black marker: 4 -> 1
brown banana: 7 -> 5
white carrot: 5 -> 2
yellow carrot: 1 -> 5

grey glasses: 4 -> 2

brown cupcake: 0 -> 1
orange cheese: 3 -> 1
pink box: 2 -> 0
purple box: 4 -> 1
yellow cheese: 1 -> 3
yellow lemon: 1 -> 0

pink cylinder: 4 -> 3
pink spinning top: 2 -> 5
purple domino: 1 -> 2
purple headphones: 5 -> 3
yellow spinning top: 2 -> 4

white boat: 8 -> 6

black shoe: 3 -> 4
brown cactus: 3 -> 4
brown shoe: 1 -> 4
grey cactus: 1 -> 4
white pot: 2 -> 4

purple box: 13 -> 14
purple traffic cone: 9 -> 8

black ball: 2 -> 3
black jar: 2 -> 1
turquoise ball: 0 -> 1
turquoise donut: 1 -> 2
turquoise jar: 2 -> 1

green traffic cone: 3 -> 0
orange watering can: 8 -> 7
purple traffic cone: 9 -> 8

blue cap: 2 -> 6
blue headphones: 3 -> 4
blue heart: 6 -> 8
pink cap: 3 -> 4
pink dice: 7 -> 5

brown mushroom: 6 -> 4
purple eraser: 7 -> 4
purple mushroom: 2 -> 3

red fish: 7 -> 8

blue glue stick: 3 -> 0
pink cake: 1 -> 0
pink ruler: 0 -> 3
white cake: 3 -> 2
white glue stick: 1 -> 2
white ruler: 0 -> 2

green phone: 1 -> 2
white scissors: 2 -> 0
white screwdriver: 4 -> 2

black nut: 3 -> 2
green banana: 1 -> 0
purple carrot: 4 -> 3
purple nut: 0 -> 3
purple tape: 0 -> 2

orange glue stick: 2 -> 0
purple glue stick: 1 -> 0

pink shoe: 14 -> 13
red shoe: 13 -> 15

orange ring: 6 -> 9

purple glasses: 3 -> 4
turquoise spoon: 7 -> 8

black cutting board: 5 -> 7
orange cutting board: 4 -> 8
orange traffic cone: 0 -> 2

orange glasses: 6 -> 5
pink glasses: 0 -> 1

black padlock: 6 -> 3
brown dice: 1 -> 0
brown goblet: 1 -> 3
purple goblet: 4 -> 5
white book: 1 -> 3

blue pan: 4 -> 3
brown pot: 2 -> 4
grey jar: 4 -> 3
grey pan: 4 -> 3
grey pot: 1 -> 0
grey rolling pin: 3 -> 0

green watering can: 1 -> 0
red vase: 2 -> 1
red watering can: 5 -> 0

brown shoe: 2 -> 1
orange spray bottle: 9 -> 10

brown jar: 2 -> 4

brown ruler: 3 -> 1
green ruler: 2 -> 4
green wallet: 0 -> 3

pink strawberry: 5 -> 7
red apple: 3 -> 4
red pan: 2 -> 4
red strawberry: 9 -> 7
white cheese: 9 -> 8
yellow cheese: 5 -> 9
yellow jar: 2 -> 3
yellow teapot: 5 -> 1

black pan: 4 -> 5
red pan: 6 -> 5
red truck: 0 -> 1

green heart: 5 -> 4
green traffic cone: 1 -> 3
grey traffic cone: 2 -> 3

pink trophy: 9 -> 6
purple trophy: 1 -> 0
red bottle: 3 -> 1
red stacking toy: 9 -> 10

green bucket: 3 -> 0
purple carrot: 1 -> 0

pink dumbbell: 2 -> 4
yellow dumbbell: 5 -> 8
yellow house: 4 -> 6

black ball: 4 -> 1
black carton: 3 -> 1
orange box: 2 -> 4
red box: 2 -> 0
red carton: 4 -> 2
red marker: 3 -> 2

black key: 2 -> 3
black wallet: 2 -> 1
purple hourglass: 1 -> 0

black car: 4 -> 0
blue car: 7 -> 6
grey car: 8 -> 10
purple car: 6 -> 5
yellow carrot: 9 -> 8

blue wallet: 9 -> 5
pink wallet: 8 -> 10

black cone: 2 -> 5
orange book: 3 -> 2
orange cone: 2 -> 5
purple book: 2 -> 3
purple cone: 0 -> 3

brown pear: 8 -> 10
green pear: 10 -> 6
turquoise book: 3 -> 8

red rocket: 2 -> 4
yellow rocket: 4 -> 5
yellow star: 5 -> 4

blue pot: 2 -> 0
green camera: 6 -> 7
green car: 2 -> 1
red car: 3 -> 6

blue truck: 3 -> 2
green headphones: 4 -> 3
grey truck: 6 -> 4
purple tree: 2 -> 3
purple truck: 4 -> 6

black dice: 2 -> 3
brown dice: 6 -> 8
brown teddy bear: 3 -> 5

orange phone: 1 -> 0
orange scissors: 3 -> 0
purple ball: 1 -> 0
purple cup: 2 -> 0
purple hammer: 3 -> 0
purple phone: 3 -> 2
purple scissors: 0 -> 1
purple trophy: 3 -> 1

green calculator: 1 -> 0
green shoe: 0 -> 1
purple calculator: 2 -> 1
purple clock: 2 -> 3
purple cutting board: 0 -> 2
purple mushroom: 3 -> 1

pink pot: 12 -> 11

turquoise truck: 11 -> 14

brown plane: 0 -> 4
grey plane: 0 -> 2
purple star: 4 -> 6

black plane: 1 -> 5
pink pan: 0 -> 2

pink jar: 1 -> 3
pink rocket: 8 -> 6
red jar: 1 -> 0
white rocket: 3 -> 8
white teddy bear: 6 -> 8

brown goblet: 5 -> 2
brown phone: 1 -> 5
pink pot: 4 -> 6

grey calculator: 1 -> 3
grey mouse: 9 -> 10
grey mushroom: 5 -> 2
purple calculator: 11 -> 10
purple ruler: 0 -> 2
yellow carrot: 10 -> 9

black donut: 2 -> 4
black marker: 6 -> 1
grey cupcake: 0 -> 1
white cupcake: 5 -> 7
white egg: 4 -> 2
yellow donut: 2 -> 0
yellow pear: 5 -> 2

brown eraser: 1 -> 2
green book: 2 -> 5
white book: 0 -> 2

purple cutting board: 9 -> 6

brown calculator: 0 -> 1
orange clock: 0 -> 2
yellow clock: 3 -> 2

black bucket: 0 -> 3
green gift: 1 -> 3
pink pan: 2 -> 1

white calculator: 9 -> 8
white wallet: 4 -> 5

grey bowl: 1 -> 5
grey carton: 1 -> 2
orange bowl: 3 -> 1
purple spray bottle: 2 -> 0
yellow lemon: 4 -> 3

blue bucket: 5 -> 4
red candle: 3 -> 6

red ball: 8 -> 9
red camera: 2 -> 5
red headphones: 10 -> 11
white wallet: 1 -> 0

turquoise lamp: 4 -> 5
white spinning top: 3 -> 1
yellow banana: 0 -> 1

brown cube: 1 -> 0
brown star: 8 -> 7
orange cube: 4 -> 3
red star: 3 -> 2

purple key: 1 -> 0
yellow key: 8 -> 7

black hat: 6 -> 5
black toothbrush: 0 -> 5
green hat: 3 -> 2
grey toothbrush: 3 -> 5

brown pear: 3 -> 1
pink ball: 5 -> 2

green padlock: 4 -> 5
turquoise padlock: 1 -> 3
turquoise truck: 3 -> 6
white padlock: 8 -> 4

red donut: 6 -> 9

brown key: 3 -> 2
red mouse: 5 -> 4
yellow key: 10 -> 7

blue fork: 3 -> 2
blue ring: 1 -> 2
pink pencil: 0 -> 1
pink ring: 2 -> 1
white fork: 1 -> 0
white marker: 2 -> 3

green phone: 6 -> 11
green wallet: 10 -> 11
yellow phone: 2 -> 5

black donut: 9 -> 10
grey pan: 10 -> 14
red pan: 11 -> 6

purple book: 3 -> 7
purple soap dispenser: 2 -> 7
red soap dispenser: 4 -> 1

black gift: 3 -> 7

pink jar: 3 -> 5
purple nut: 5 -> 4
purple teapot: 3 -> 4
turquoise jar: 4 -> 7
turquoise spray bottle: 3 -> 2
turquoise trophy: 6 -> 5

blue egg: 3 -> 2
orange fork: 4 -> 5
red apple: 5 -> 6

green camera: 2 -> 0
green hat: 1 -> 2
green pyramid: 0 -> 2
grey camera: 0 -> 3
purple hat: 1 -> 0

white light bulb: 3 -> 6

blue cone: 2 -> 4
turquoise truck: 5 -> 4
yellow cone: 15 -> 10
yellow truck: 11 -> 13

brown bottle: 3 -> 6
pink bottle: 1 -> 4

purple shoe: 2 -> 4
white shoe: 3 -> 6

——

## Activity
Look back at the data above. Transcribe exactly the lines starting at the line that contains "red truck: 0 -> 1" and ending at the line that contains "black donut: 2 -> 4".

## Solution
red truck: 0 -> 1

green heart: 5 -> 4
green traffic cone: 1 -> 3
grey traffic cone: 2 -> 3

pink trophy: 9 -> 6
purple trophy: 1 -> 0
red bottle: 3 -> 1
red stacking toy: 9 -> 10

green bucket: 3 -> 0
purple carrot: 1 -> 0

pink dumbbell: 2 -> 4
yellow dumbbell: 5 -> 8
yellow house: 4 -> 6

black ball: 4 -> 1
black carton: 3 -> 1
orange box: 2 -> 4
red box: 2 -> 0
red carton: 4 -> 2
red marker: 3 -> 2

black key: 2 -> 3
black wallet: 2 -> 1
purple hourglass: 1 -> 0

black car: 4 -> 0
blue car: 7 -> 6
grey car: 8 -> 10
purple car: 6 -> 5
yellow carrot: 9 -> 8

blue wallet: 9 -> 5
pink wallet: 8 -> 10

black cone: 2 -> 5
orange book: 3 -> 2
orange cone: 2 -> 5
purple book: 2 -> 3
purple cone: 0 -> 3

brown pear: 8 -> 10
green pear: 10 -> 6
turquoise book: 3 -> 8

red rocket: 2 -> 4
yellow rocket: 4 -> 5
yellow star: 5 -> 4

blue pot: 2 -> 0
green camera: 6 -> 7
green car: 2 -> 1
red car: 3 -> 6

blue truck: 3 -> 2
green headphones: 4 -> 3
grey truck: 6 -> 4
purple tree: 2 -> 3
purple truck: 4 -> 6

black dice: 2 -> 3
brown dice: 6 -> 8
brown teddy bear: 3 -> 5

orange phone: 1 -> 0
orange scissors: 3 -> 0
purple ball: 1 -> 0
purple cup: 2 -> 0
purple hammer: 3 -> 0
purple phone: 3 -> 2
purple scissors: 0 -> 1
purple trophy: 3 -> 1

green calculator: 1 -> 0
green shoe: 0 -> 1
purple calculator: 2 -> 1
purple clock: 2 -> 3
purple cutting board: 0 -> 2
purple mushroom: 3 -> 1

pink pot: 12 -> 11

turquoise truck: 11 -> 14

brown plane: 0 -> 4
grey plane: 0 -> 2
purple star: 4 -> 6

black plane: 1 -> 5
pink pan: 0 -> 2

pink jar: 1 -> 3
pink rocket: 8 -> 6
red jar: 1 -> 0
white rocket: 3 -> 8
white teddy bear: 6 -> 8

brown goblet: 5 -> 2
brown phone: 1 -> 5
pink pot: 4 -> 6

grey calculator: 1 -> 3
grey mouse: 9 -> 10
grey mushroom: 5 -> 2
purple calculator: 11 -> 10
purple ruler: 0 -> 2
yellow carrot: 10 -> 9

black donut: 2 -> 4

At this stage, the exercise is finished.